Beginning with the line that holds "C6: 1.5uF (AGND, VS) -> 47nF (AGND, VS)" in the data below, give again every line through the one that holds "C2: 22nF (5V, GND) -> 680nF (5V, GND)", exactly as written.

> **Records supplied**
──────────
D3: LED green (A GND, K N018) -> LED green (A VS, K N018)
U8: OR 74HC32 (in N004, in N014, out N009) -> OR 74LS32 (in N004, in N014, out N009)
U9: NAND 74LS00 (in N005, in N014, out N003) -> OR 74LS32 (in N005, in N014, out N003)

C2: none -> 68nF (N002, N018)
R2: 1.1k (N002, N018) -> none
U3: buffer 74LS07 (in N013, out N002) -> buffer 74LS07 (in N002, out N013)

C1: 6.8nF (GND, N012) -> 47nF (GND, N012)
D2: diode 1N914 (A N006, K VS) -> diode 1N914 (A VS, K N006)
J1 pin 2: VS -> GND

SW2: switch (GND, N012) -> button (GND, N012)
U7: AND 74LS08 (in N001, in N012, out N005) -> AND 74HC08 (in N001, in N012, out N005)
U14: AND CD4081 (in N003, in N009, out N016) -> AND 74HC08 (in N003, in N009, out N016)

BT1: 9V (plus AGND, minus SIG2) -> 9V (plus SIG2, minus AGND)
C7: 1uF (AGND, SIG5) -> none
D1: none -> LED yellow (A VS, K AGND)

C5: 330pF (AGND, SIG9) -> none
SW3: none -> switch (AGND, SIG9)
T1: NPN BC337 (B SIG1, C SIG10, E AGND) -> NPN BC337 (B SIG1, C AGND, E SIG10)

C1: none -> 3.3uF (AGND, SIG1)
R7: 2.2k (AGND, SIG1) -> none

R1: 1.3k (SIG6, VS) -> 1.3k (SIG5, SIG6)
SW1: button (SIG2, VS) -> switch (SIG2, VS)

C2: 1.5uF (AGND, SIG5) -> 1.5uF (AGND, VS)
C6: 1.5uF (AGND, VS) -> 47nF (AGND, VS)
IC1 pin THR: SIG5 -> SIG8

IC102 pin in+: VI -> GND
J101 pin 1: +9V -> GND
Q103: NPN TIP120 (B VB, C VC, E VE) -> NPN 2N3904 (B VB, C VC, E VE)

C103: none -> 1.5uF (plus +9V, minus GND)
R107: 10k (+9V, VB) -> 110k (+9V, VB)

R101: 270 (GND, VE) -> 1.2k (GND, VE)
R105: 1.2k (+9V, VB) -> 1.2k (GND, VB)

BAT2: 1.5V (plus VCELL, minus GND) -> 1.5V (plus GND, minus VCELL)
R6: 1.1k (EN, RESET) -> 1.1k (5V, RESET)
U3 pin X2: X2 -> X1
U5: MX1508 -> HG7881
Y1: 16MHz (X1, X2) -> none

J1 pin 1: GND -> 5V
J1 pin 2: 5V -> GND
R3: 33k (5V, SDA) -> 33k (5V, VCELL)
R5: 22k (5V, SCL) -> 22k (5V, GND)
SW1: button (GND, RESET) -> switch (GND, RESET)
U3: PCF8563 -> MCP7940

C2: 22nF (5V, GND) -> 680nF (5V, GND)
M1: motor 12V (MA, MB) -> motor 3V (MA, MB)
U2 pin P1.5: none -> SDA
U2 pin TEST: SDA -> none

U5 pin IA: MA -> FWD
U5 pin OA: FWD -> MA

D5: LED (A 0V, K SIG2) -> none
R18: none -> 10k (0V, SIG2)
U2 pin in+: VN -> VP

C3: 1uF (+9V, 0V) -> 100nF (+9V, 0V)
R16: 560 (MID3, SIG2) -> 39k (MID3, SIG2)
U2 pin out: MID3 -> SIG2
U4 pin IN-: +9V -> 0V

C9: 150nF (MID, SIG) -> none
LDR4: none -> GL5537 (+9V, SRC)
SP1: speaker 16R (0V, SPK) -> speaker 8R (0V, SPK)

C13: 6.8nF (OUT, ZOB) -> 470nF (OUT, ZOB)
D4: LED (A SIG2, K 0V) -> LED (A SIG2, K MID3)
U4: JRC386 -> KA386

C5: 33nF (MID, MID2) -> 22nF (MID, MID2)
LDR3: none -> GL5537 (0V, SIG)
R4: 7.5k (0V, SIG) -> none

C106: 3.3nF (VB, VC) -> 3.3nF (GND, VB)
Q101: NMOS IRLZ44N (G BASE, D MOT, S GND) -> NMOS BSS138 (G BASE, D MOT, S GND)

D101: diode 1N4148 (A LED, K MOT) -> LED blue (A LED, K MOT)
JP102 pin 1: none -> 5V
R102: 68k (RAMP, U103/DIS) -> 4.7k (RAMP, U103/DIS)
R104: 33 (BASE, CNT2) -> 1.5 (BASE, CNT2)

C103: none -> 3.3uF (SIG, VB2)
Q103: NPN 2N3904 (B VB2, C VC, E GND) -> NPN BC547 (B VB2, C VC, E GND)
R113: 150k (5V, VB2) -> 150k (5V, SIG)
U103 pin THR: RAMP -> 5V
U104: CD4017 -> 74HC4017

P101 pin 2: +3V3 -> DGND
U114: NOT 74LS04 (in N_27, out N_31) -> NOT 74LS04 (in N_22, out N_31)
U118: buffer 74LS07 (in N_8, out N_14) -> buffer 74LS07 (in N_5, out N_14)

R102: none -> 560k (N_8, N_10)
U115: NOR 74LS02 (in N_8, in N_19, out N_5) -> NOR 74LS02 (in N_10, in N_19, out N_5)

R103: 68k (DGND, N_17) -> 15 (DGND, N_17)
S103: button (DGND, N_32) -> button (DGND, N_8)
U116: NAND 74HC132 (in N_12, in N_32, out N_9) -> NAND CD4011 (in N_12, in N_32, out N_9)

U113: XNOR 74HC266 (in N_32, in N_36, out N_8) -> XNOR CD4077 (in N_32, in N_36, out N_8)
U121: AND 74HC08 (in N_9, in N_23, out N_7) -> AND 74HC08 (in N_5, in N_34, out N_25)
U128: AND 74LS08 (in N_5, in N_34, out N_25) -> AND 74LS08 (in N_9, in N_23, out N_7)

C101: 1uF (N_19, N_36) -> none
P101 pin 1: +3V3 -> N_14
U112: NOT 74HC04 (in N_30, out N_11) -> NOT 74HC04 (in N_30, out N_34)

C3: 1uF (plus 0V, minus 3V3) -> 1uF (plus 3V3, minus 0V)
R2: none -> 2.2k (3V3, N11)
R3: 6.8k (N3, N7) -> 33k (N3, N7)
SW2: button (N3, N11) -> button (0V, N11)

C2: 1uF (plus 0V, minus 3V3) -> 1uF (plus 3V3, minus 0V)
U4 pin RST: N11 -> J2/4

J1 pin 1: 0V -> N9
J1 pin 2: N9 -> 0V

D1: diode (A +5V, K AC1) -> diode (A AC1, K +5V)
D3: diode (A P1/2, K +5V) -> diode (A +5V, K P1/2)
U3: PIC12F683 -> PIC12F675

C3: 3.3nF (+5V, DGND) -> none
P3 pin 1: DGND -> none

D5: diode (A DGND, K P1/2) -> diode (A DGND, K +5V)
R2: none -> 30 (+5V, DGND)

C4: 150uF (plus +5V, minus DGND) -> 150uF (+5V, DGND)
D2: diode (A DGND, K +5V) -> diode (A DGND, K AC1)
──────────
> **Solution for this problem**
C6: 1.5uF (AGND, VS) -> 47nF (AGND, VS)
IC1 pin THR: SIG5 -> SIG8

IC102 pin in+: VI -> GND
J101 pin 1: +9V -> GND
Q103: NPN TIP120 (B VB, C VC, E VE) -> NPN 2N3904 (B VB, C VC, E VE)

C103: none -> 1.5uF (plus +9V, minus GND)
R107: 10k (+9V, VB) -> 110k (+9V, VB)

R101: 270 (GND, VE) -> 1.2k (GND, VE)
R105: 1.2k (+9V, VB) -> 1.2k (GND, VB)

BAT2: 1.5V (plus VCELL, minus GND) -> 1.5V (plus GND, minus VCELL)
R6: 1.1k (EN, RESET) -> 1.1k (5V, RESET)
U3 pin X2: X2 -> X1
U5: MX1508 -> HG7881
Y1: 16MHz (X1, X2) -> none

J1 pin 1: GND -> 5V
J1 pin 2: 5V -> GND
R3: 33k (5V, SDA) -> 33k (5V, VCELL)
R5: 22k (5V, SCL) -> 22k (5V, GND)
SW1: button (GND, RESET) -> switch (GND, RESET)
U3: PCF8563 -> MCP7940

C2: 22nF (5V, GND) -> 680nF (5V, GND)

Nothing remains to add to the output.